Try it: Pull each line containing "plate" out of the listing below.

----------------

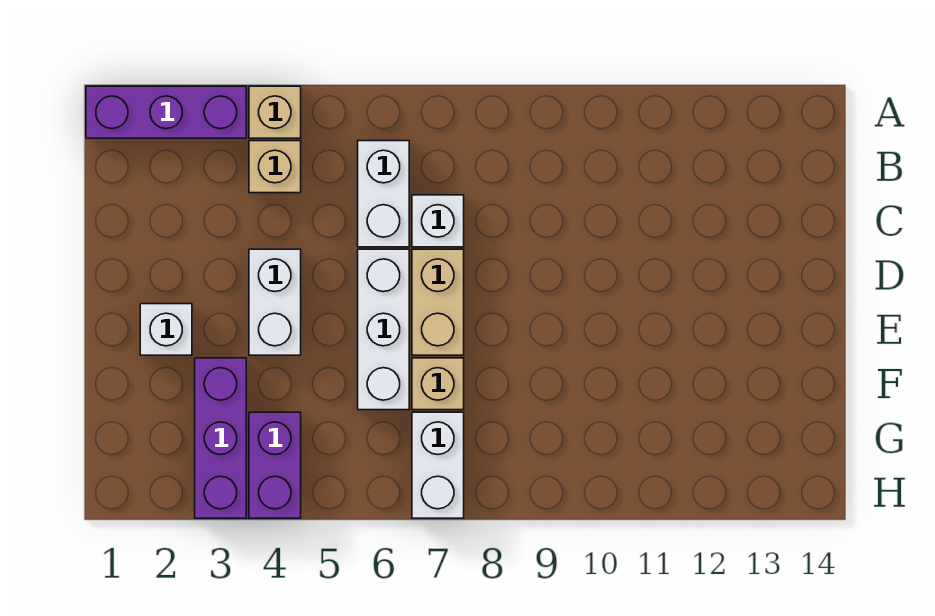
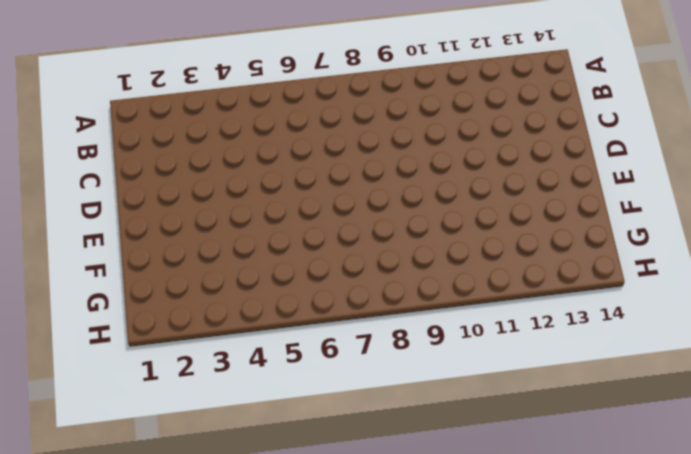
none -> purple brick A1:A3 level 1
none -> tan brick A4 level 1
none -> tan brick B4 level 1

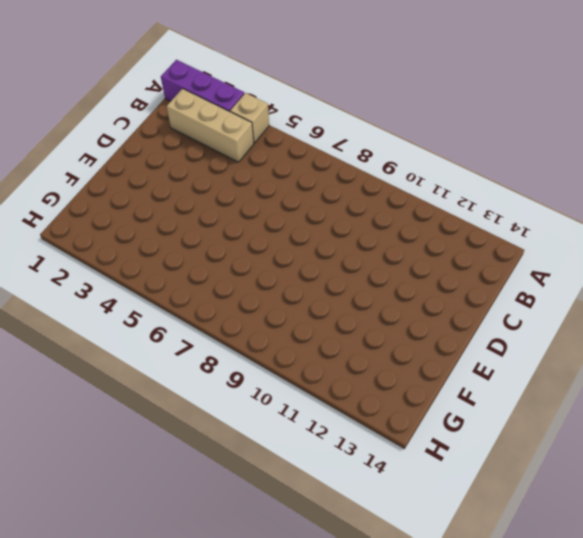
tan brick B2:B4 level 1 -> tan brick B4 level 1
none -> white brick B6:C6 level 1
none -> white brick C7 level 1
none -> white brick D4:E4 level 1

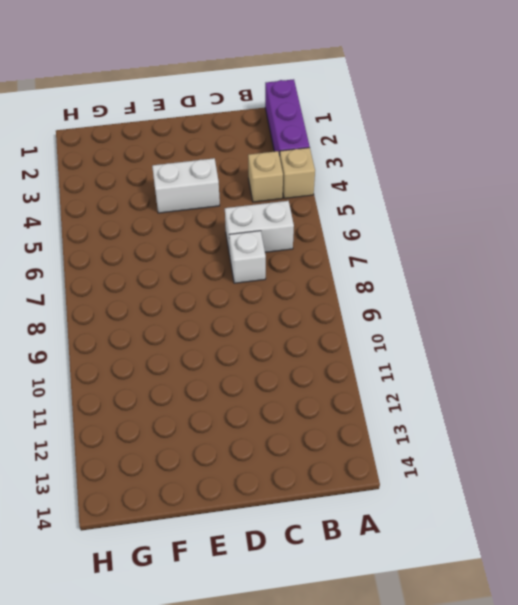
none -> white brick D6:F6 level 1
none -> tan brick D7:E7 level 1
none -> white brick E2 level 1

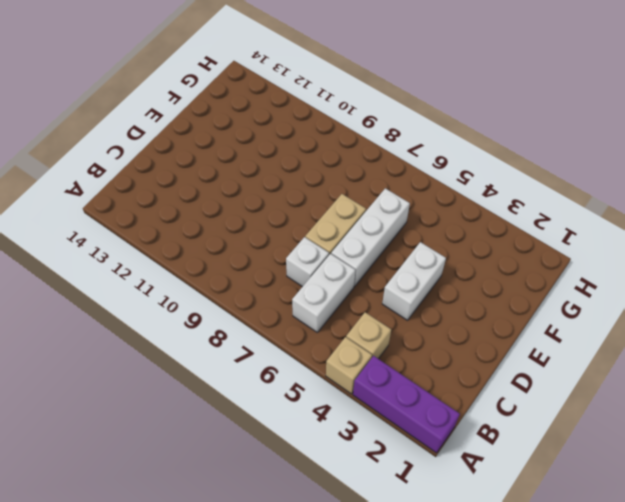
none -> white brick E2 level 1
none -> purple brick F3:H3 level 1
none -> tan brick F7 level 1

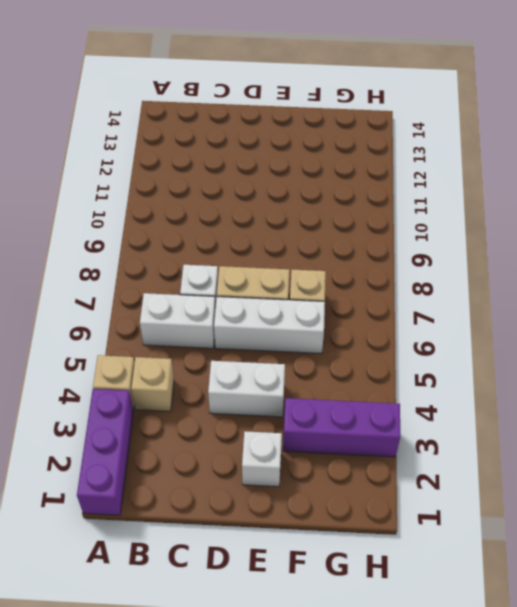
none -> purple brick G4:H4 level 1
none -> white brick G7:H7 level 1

----------------

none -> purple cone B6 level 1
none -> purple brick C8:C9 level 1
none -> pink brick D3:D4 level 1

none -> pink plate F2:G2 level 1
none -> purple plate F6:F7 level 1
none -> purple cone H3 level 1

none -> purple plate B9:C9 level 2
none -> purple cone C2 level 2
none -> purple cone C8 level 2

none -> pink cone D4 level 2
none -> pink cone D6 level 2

----------------

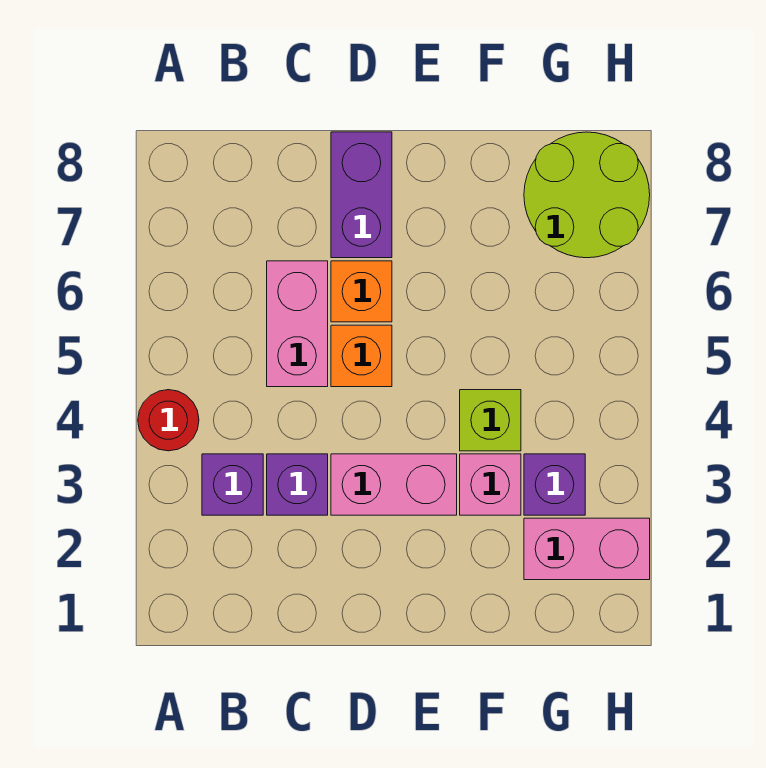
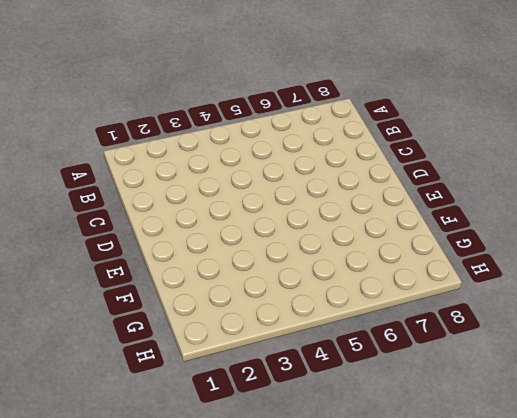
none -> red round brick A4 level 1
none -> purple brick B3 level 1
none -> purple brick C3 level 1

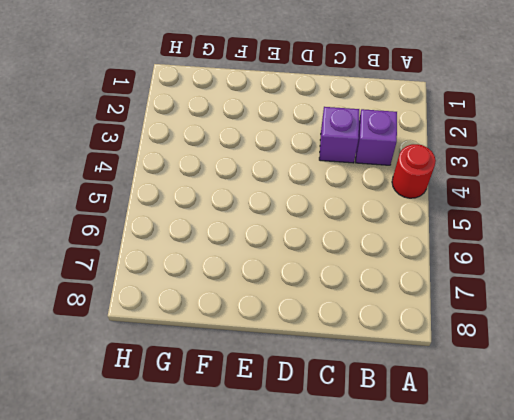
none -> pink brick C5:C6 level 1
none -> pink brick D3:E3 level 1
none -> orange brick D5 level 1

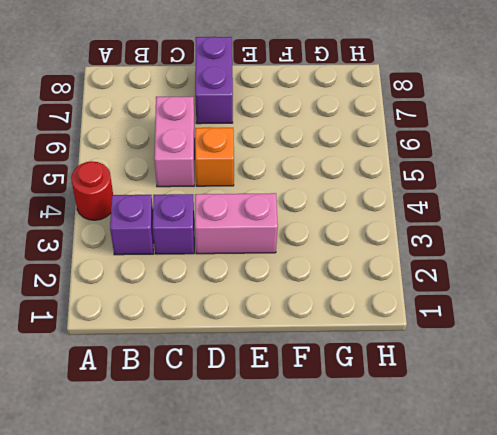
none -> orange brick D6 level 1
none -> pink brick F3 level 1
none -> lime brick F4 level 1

----------------

Answer box:
none -> pink plate F2:G2 level 1
none -> purple plate F6:F7 level 1
none -> purple plate B9:C9 level 2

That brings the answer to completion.